Change detection outputs
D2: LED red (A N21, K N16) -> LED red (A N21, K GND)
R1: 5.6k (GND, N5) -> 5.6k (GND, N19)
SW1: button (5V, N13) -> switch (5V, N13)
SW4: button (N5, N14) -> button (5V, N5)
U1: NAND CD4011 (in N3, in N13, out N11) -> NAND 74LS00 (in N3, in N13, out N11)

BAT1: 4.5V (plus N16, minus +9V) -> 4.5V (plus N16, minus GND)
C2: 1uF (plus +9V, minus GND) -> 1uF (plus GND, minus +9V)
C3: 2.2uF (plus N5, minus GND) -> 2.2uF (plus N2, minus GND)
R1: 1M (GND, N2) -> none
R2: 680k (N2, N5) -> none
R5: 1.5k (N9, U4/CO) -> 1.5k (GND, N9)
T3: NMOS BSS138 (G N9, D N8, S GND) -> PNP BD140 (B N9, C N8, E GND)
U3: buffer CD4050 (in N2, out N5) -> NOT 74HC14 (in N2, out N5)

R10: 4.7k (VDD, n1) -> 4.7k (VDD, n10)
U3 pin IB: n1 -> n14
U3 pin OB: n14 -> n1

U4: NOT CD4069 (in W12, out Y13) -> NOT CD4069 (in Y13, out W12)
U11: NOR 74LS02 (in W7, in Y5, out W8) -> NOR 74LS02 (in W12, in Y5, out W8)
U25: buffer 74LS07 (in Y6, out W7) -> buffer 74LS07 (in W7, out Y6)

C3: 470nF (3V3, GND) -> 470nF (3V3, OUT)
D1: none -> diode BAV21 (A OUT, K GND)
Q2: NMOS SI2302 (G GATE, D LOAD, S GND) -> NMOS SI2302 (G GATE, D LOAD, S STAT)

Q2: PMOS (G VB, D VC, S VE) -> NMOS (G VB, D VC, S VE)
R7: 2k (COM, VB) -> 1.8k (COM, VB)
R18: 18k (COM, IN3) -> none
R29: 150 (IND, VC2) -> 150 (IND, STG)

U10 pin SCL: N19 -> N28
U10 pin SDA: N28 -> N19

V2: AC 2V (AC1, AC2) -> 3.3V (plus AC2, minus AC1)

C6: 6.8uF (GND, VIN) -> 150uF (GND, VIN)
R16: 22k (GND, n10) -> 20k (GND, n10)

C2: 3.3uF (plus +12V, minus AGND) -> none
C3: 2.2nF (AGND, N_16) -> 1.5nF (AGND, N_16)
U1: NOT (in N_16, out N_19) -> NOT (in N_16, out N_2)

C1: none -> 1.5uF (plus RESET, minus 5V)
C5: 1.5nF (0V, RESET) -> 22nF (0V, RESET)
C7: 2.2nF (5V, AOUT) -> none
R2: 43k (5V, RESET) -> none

WHAT THE EXERCISE ASKS: Set down each line from the line containing "U10 pin SDA: N28 -> N19" through the final line of the data, exactly and with nothing added.

YOUR SOLUTION:
U10 pin SDA: N28 -> N19

V2: AC 2V (AC1, AC2) -> 3.3V (plus AC2, minus AC1)

C6: 6.8uF (GND, VIN) -> 150uF (GND, VIN)
R16: 22k (GND, n10) -> 20k (GND, n10)

C2: 3.3uF (plus +12V, minus AGND) -> none
C3: 2.2nF (AGND, N_16) -> 1.5nF (AGND, N_16)
U1: NOT (in N_16, out N_19) -> NOT (in N_16, out N_2)

C1: none -> 1.5uF (plus RESET, minus 5V)
C5: 1.5nF (0V, RESET) -> 22nF (0V, RESET)
C7: 2.2nF (5V, AOUT) -> none
R2: 43k (5V, RESET) -> none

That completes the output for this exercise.